↓↓↓

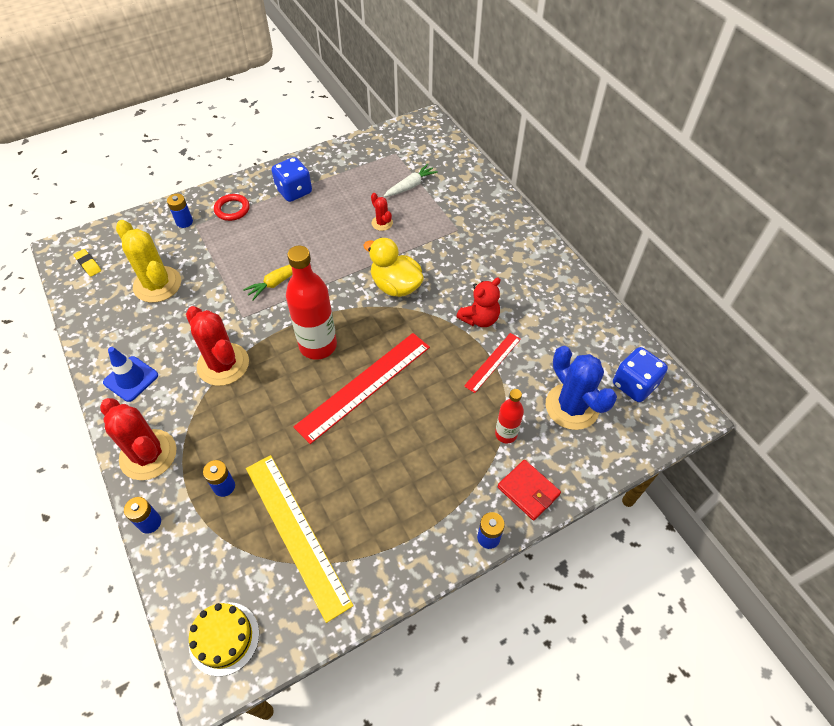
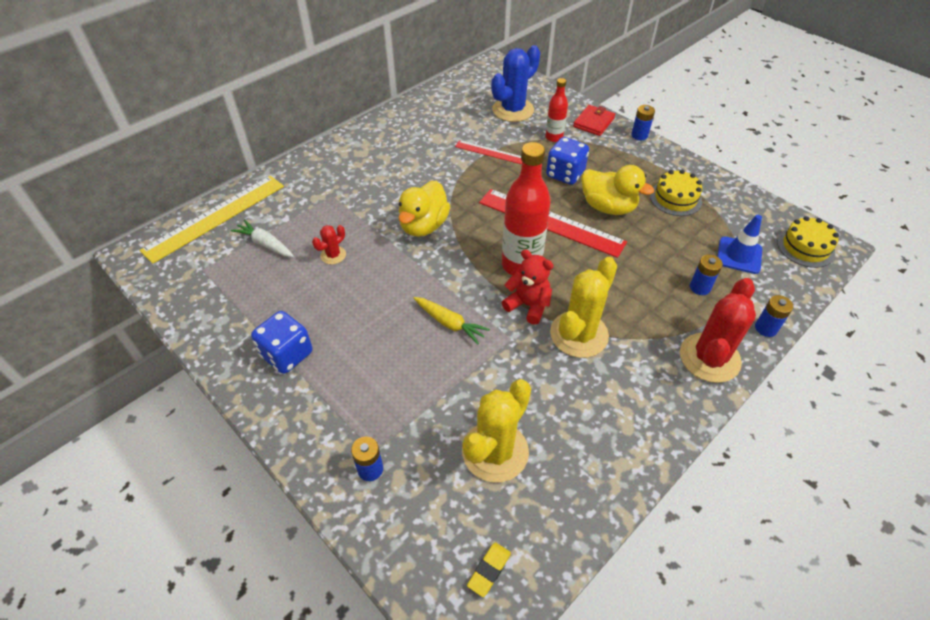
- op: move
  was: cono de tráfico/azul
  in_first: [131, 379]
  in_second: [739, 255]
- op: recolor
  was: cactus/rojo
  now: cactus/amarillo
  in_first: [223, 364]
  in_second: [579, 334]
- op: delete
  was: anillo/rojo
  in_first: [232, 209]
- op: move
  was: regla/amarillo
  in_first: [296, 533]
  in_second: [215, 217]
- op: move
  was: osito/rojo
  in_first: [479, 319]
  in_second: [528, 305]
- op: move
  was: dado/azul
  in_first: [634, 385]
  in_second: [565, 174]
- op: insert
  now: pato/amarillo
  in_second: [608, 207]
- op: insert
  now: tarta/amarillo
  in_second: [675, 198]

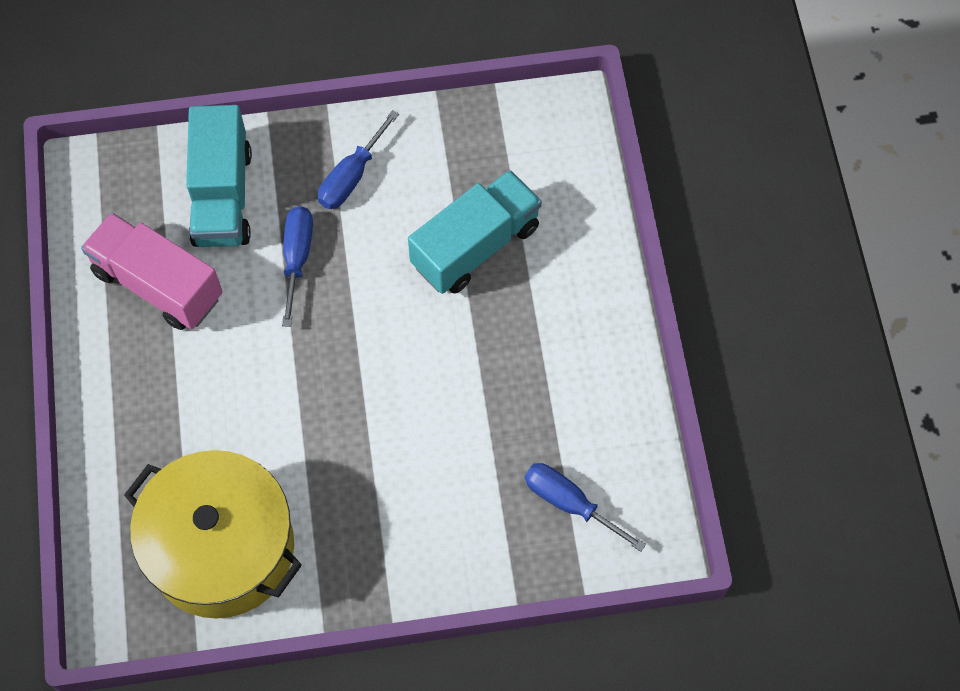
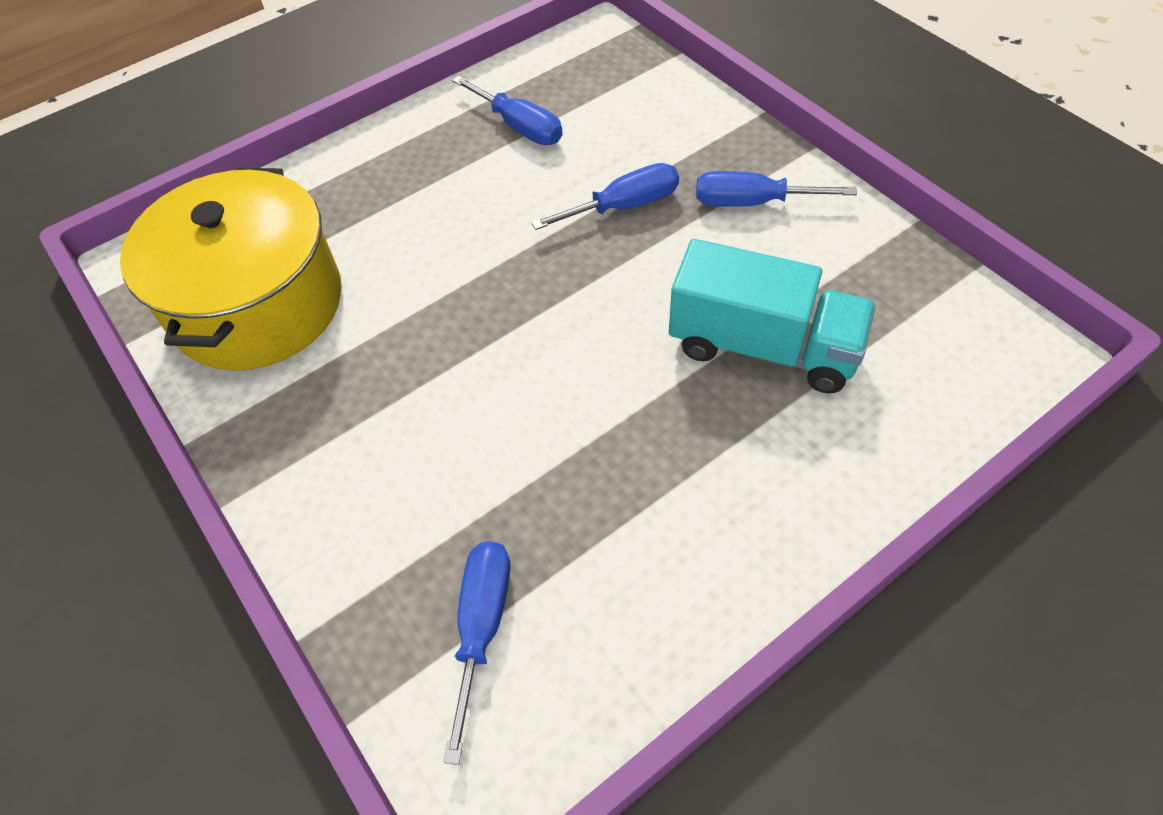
- op: replace
  was: camión/rosa
  now: destornillador/azul
  in_first: [158, 284]
  in_second: [519, 127]
- op: delete
  was: camión/turquesa
  in_first: [222, 196]

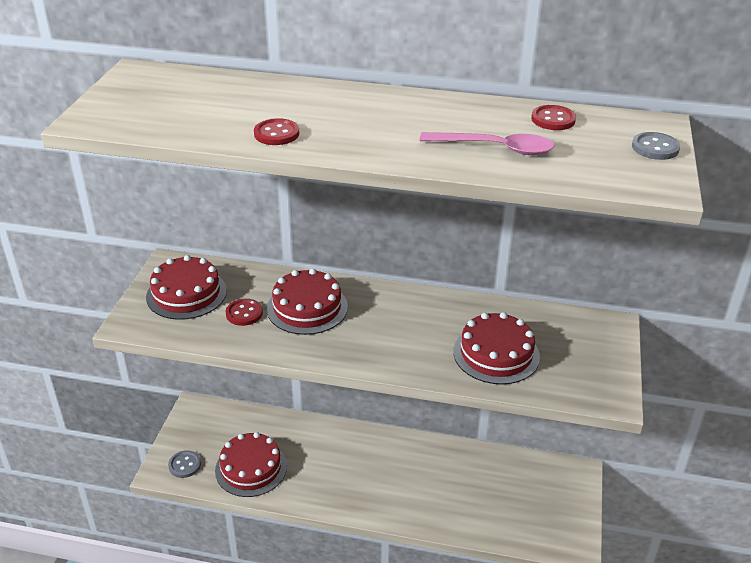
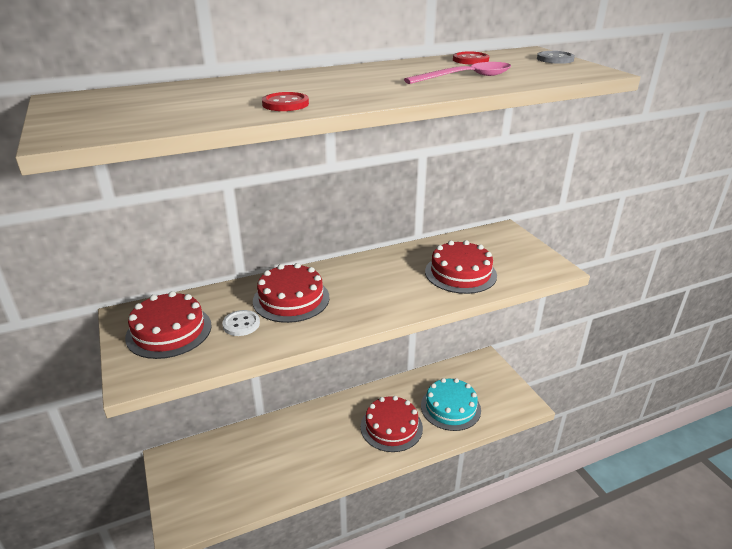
- op: delete
  was: botón/gris
  in_first: [185, 465]
- op: move
  was: tarta/rojo
  in_first: [251, 468]
  in_second: [391, 427]
- op: recolor
  was: botón/rojo
  now: botón/blanco
  in_first: [244, 313]
  in_second: [241, 324]
- op: insert
  now: tarta/turquesa
  in_second: [450, 407]

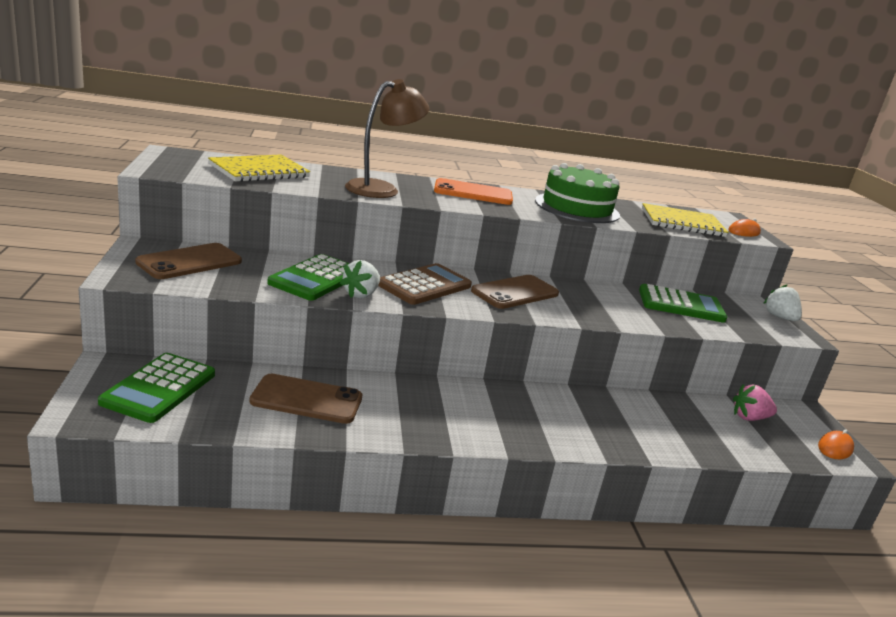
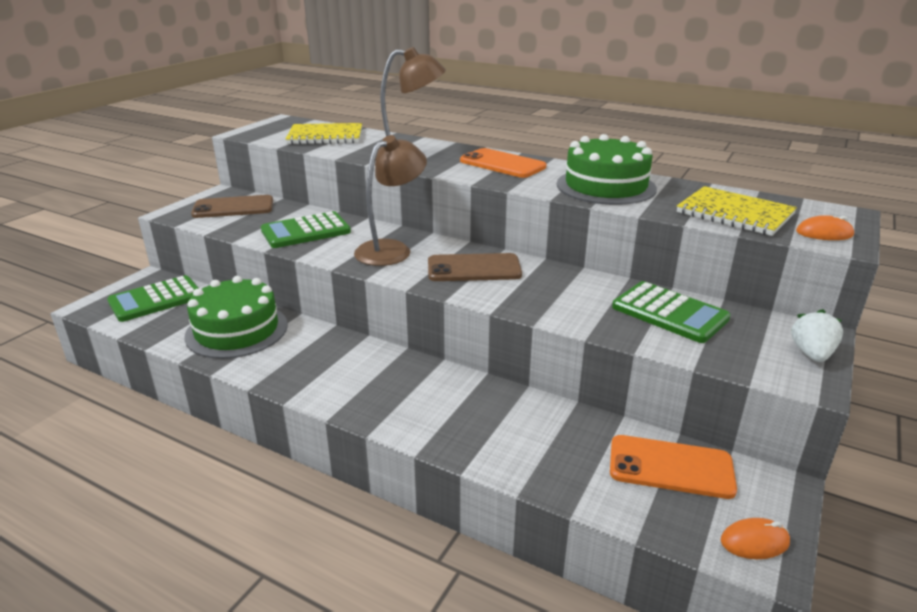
- op: replace
  was: móvil/marrón
  now: tarta/verde
  in_first: [307, 399]
  in_second: [237, 330]
- op: delete
  was: fresa/blanco
  in_first: [361, 294]
- op: replace
  was: calculadora/marrón
  now: lámpara/marrón
  in_first: [424, 285]
  in_second: [391, 249]
- op: replace
  was: fresa/rosa
  now: móvil/naranja
  in_first: [749, 418]
  in_second: [670, 467]

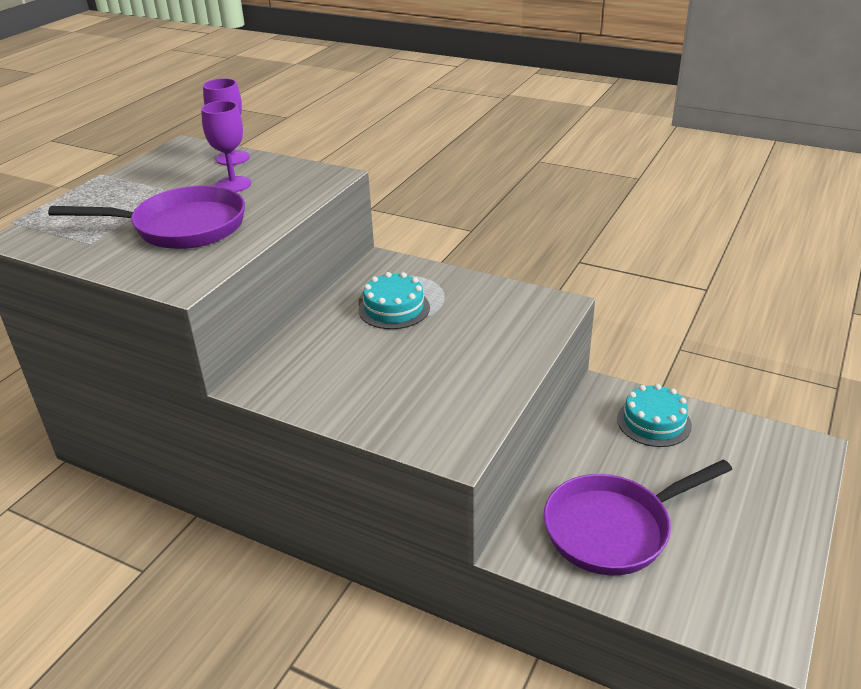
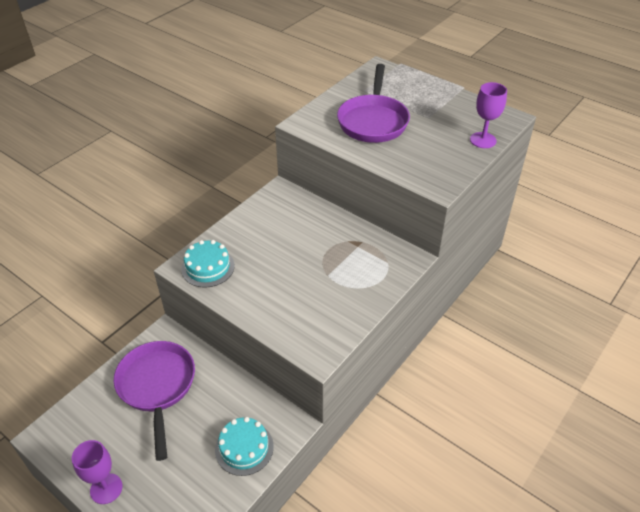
- op: move
  was: copa/morado
  in_first: [233, 184]
  in_second: [106, 488]
- op: move
  was: tarta/turquesa
  in_first: [394, 308]
  in_second: [208, 267]

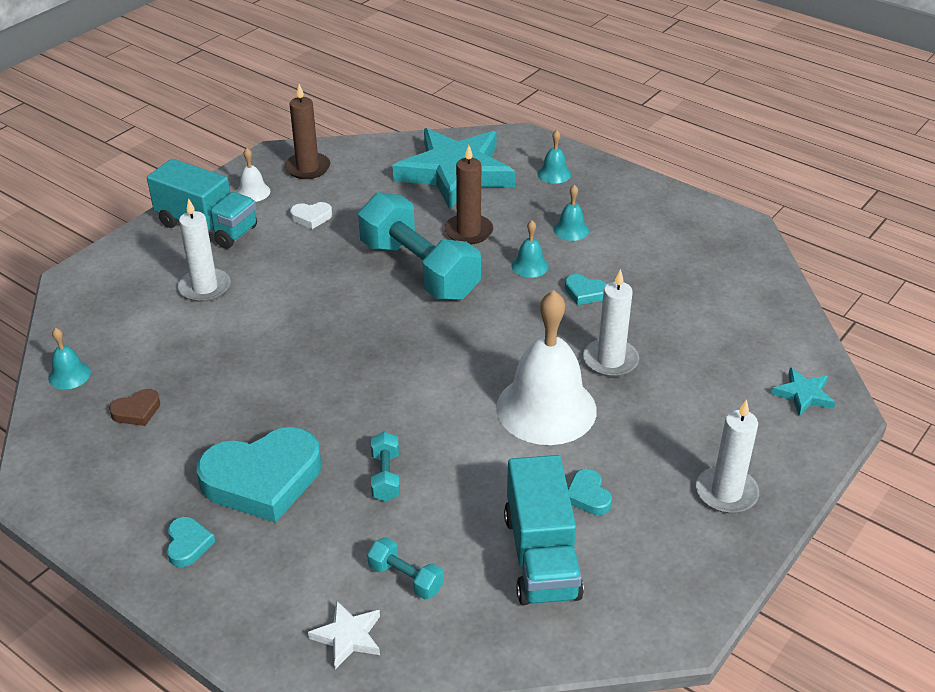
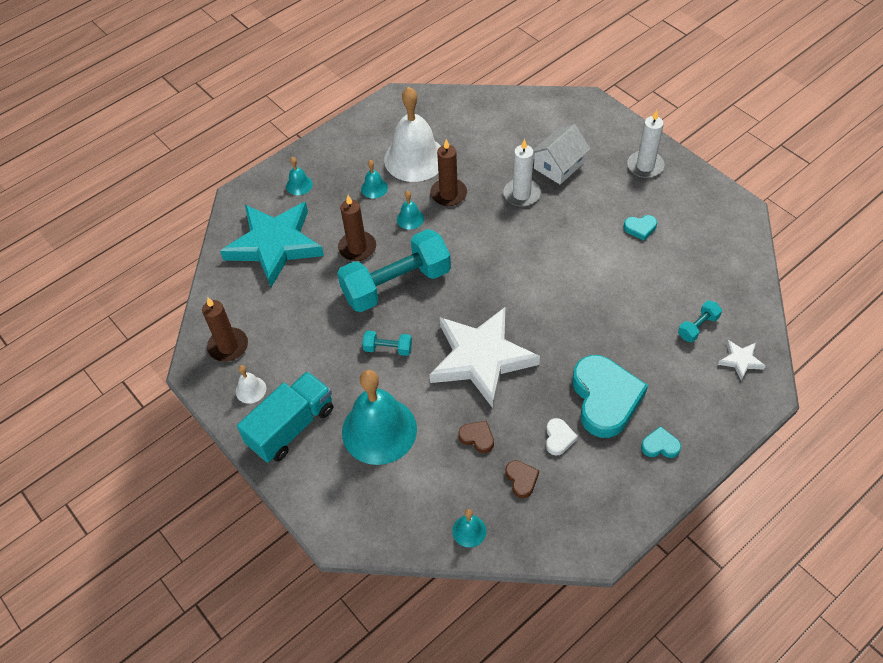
- op: replace
  was: vela/blanco
  now: campana/turquesa
  in_first: [205, 288]
  in_second: [379, 430]
- op: move
  was: corazón/blanco
  in_first: [311, 217]
  in_second: [559, 438]
- op: move
  was: mancuerna/turquesa
  in_first: [385, 476]
  in_second: [388, 348]
- op: move
  was: campana/blanco
  in_first: [546, 408]
  in_second: [415, 158]
- op: delete
  was: camión/turquesa
  in_first: [541, 556]
- op: replace
  was: corazón/turquesa
  now: vela/marrón
  in_first: [585, 292]
  in_second: [448, 194]
- op: delete
  was: estrella/turquesa
  in_first: [803, 395]
- op: insert
  now: estrella/blanco
  in_second: [481, 358]
- op: insert
  now: corazón/marrón
  in_second: [477, 438]
- op: insert
  now: casa/blanco
  in_second: [558, 166]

↑↑↑

» **WHAT THE TASK ASKS**
Search the entries for "cactus" and copy each matching line.

» **PROBLEM SOLUTION**
  was: cactus/rojo
  now: cactus/amarillo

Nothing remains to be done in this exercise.